------ DATA PROVIDED ------

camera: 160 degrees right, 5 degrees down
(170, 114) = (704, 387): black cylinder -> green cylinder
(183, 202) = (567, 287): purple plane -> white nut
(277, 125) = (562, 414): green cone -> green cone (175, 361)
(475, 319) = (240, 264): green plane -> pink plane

------

### EXERCISE DETAILS
An exact copy of the material above is needed.

### SOLUTION
camera: 160 degrees right, 5 degrees down
(170, 114) = (704, 387): black cylinder -> green cylinder
(183, 202) = (567, 287): purple plane -> white nut
(277, 125) = (562, 414): green cone -> green cone (175, 361)
(475, 319) = (240, 264): green plane -> pink plane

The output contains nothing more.